*** Block opens ***

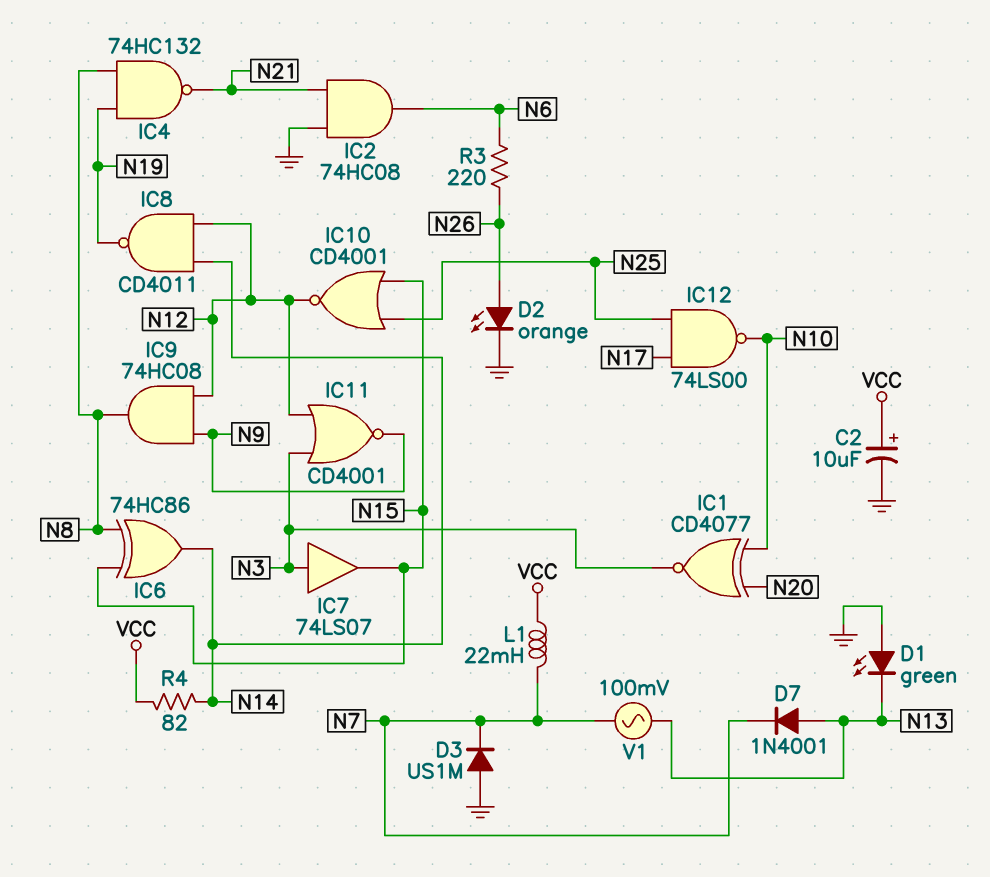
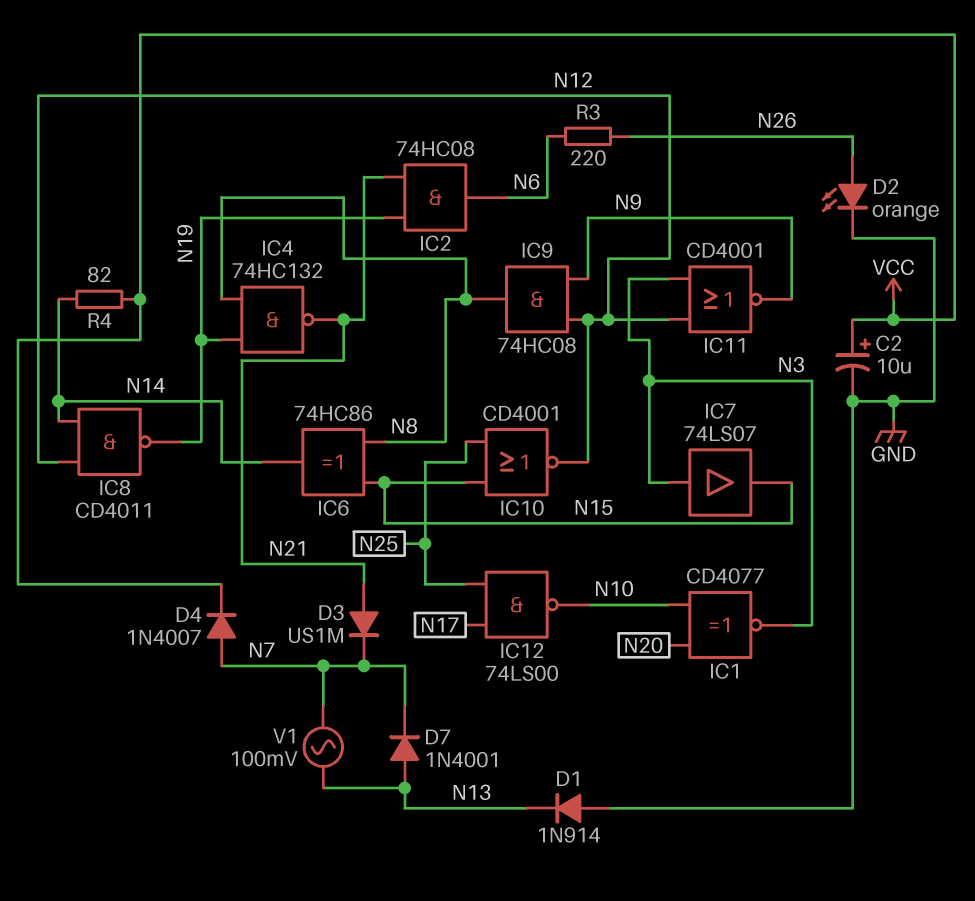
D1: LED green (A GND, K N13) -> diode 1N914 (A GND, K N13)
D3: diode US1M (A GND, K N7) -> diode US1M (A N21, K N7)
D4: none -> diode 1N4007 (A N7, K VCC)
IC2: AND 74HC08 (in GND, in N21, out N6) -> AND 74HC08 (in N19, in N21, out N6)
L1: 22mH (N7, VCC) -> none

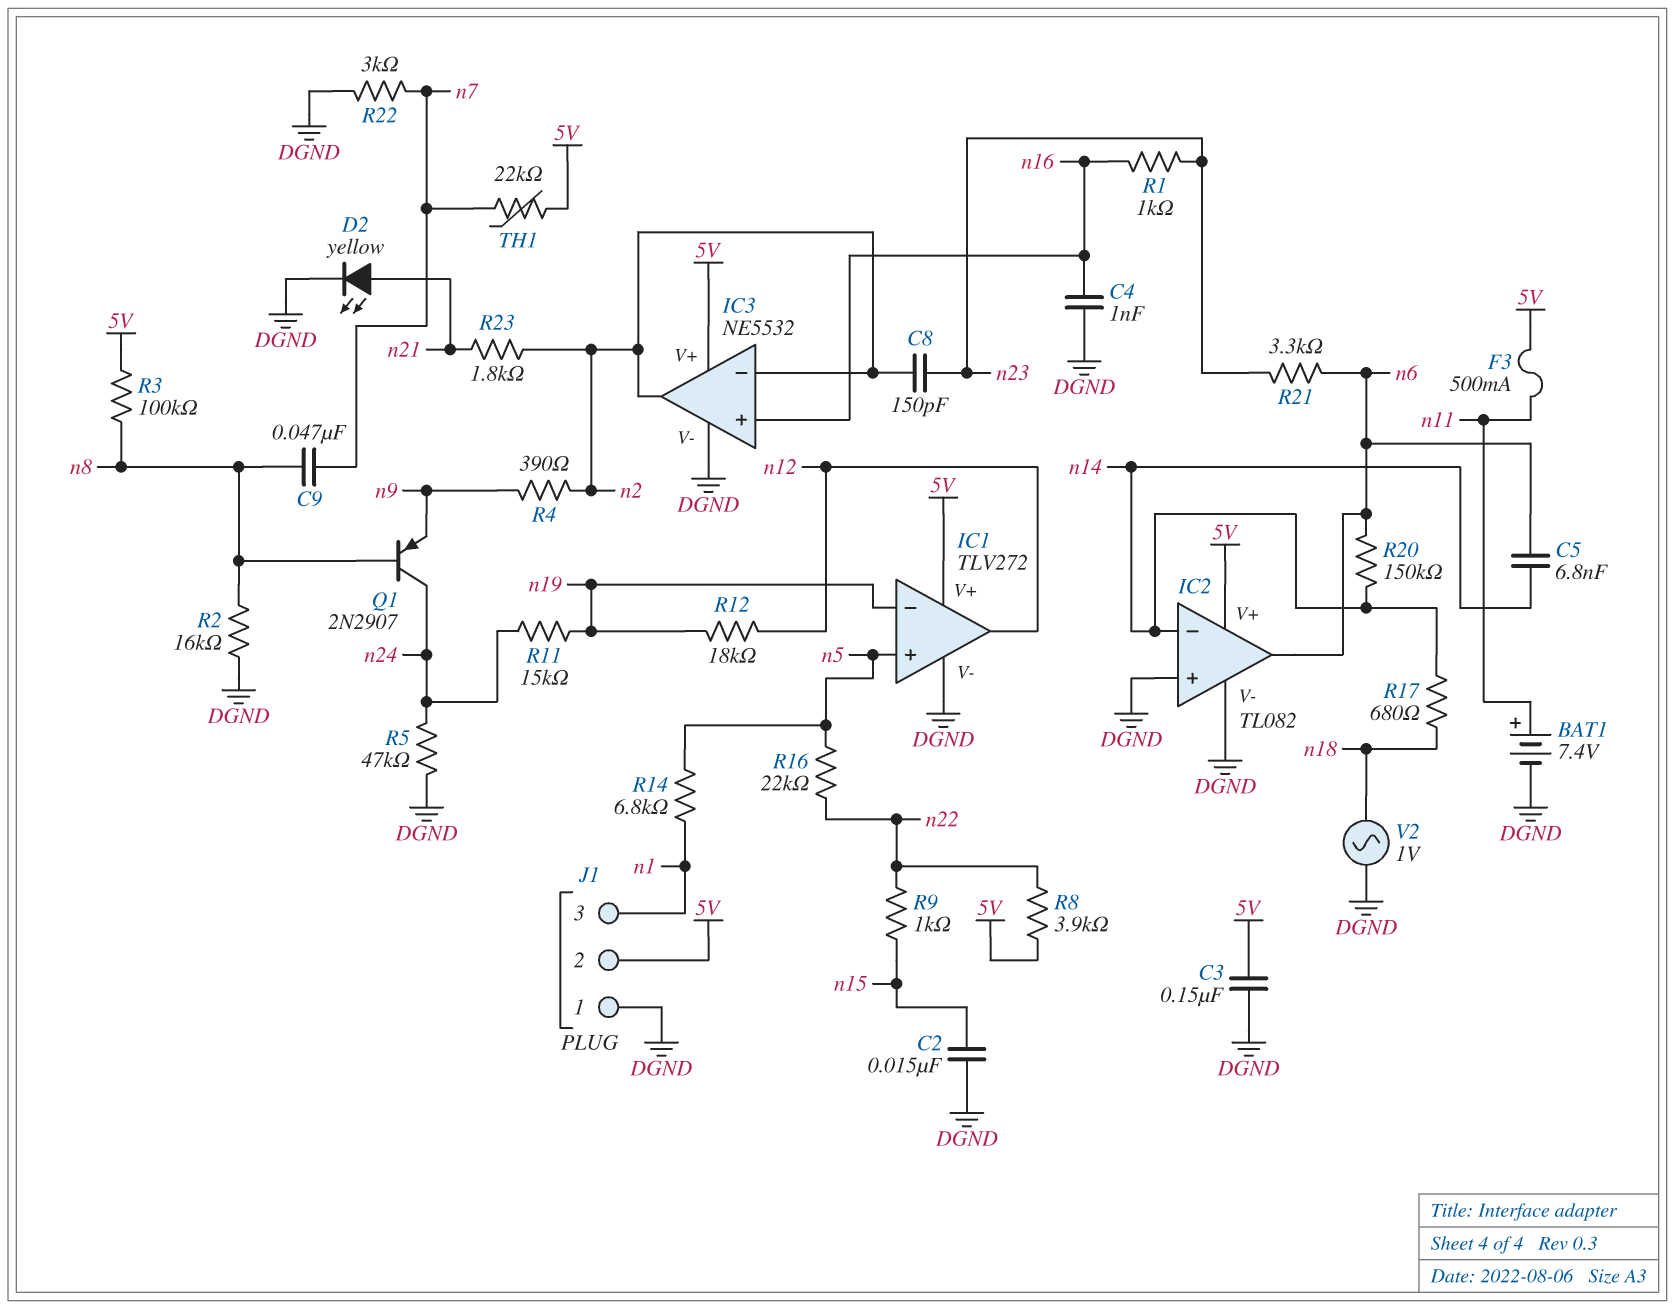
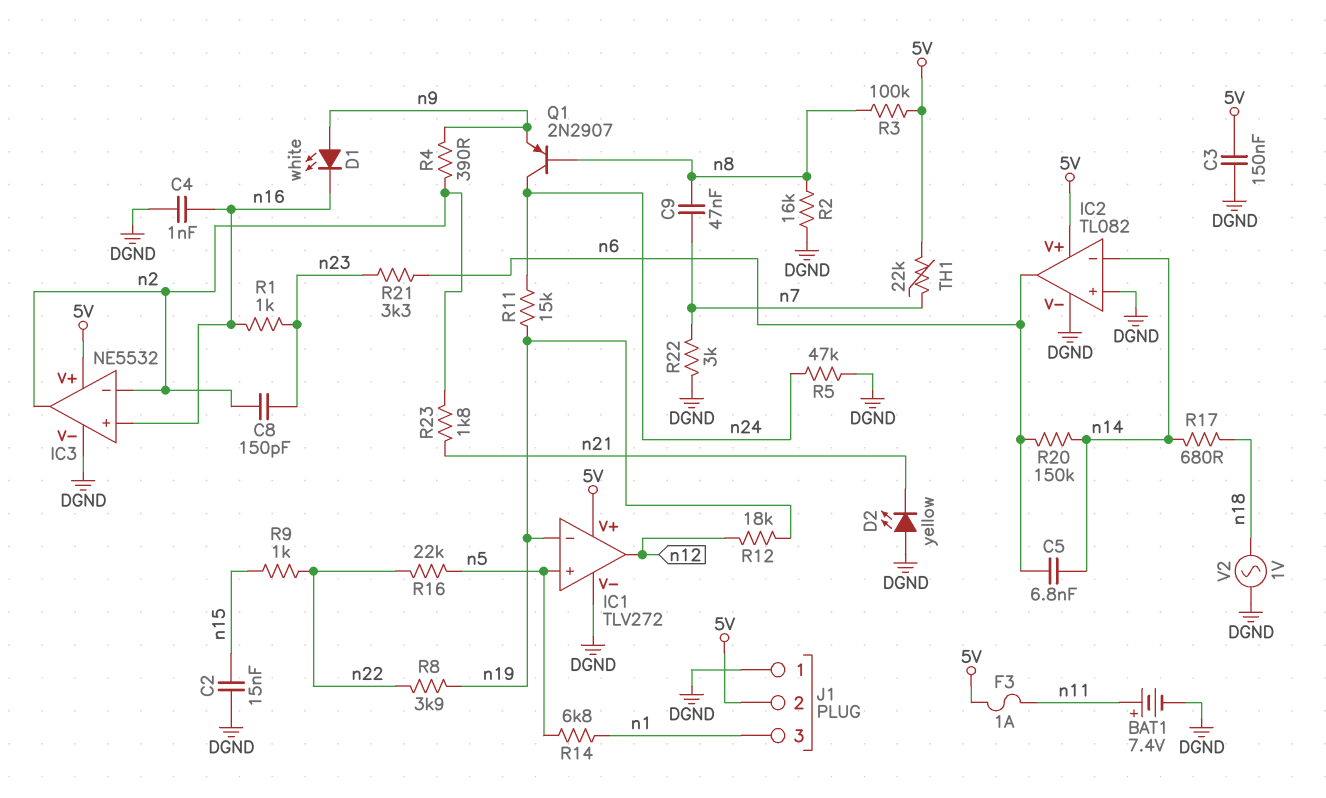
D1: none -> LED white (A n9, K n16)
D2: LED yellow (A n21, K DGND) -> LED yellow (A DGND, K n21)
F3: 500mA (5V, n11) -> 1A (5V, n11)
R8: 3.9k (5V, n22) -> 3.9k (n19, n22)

*** Block closes ***
*** Block opens ***

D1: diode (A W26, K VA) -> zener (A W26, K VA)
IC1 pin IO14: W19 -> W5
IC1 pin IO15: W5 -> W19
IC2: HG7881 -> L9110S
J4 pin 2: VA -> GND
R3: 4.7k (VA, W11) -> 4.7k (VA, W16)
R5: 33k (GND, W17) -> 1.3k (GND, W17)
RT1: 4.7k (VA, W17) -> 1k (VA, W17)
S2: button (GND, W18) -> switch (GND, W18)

*** Block closes ***
*** Block opens ***

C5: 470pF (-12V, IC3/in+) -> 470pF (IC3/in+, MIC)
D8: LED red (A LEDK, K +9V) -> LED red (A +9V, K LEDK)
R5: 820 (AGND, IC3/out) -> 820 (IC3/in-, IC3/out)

*** Block closes ***

### [Problem to work on]
Which part of the entries opens with the line containing "D3: diode US1M" and closes with the line containing "R8: 3.9k (5V, n22) -> 3.9k (n19, n22)"? Output that part exactly, ends included, pictures excluded.

### [Response to this exercise]
D3: diode US1M (A GND, K N7) -> diode US1M (A N21, K N7)
D4: none -> diode 1N4007 (A N7, K VCC)
IC2: AND 74HC08 (in GND, in N21, out N6) -> AND 74HC08 (in N19, in N21, out N6)
L1: 22mH (N7, VCC) -> none

D1: none -> LED white (A n9, K n16)
D2: LED yellow (A n21, K DGND) -> LED yellow (A DGND, K n21)
F3: 500mA (5V, n11) -> 1A (5V, n11)
R8: 3.9k (5V, n22) -> 3.9k (n19, n22)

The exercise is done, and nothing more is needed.